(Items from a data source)

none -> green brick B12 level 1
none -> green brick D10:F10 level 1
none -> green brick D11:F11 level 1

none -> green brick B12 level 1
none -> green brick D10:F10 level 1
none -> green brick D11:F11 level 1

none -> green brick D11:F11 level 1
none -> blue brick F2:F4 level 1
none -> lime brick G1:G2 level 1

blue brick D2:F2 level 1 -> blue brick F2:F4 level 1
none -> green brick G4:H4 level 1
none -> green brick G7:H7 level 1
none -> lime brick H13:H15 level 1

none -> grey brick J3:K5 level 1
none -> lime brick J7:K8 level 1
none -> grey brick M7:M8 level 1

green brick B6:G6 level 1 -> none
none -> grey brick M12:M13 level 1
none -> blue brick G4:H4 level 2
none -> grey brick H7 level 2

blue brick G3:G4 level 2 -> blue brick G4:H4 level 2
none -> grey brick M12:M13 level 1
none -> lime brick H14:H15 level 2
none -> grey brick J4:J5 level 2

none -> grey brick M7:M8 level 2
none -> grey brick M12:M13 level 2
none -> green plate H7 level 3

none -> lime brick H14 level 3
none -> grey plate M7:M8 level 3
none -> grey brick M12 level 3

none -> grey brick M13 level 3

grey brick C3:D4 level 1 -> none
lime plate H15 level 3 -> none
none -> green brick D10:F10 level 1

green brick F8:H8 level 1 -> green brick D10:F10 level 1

- Task details
The records above need to be retyped in full, exactly as given.

- Answer box
none -> green brick B12 level 1
none -> green brick D10:F10 level 1
none -> green brick D11:F11 level 1

none -> green brick B12 level 1
none -> green brick D10:F10 level 1
none -> green brick D11:F11 level 1

none -> green brick D11:F11 level 1
none -> blue brick F2:F4 level 1
none -> lime brick G1:G2 level 1

blue brick D2:F2 level 1 -> blue brick F2:F4 level 1
none -> green brick G4:H4 level 1
none -> green brick G7:H7 level 1
none -> lime brick H13:H15 level 1

none -> grey brick J3:K5 level 1
none -> lime brick J7:K8 level 1
none -> grey brick M7:M8 level 1

green brick B6:G6 level 1 -> none
none -> grey brick M12:M13 level 1
none -> blue brick G4:H4 level 2
none -> grey brick H7 level 2

blue brick G3:G4 level 2 -> blue brick G4:H4 level 2
none -> grey brick M12:M13 level 1
none -> lime brick H14:H15 level 2
none -> grey brick J4:J5 level 2

none -> grey brick M7:M8 level 2
none -> grey brick M12:M13 level 2
none -> green plate H7 level 3

none -> lime brick H14 level 3
none -> grey plate M7:M8 level 3
none -> grey brick M12 level 3

none -> grey brick M13 level 3

grey brick C3:D4 level 1 -> none
lime plate H15 level 3 -> none
none -> green brick D10:F10 level 1

green brick F8:H8 level 1 -> green brick D10:F10 level 1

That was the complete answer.